Collected material →
***
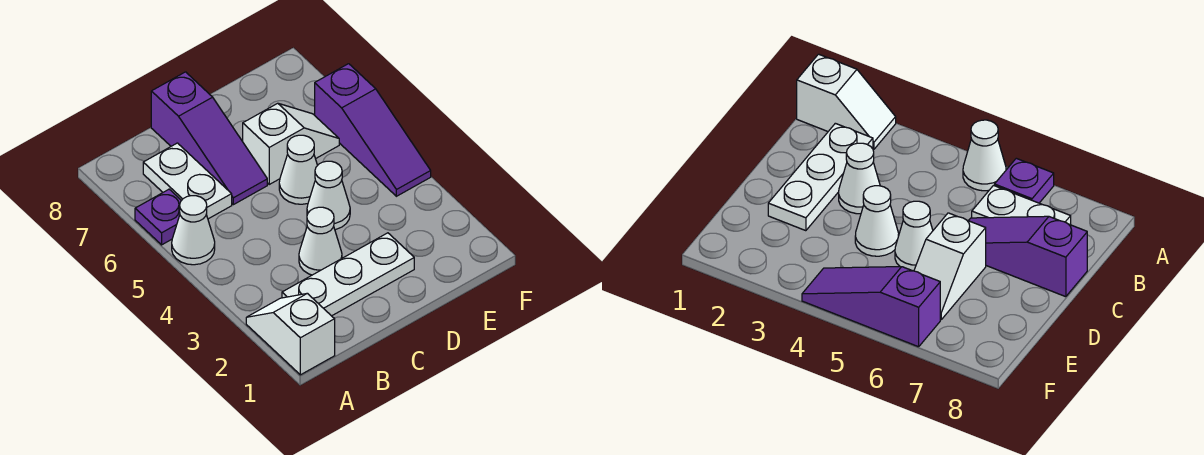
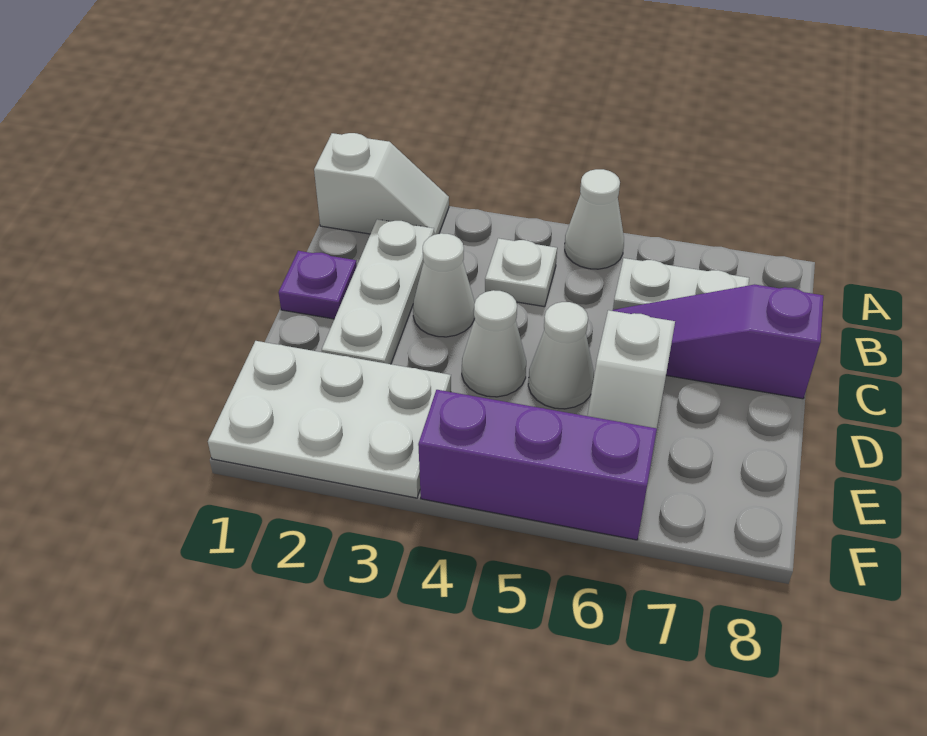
purple plate A6 level 1 -> purple plate C1 level 1
none -> white plate B4 level 1
none -> white plate E1:F3 level 1
purple slope F4:F6 level 1 top 6 -> purple brick F4:F6 level 1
***
Assignment →
Using the data above, write out every line exactly, leaving the images behind.

Task output →
purple plate A6 level 1 -> purple plate C1 level 1
none -> white plate B4 level 1
none -> white plate E1:F3 level 1
purple slope F4:F6 level 1 top 6 -> purple brick F4:F6 level 1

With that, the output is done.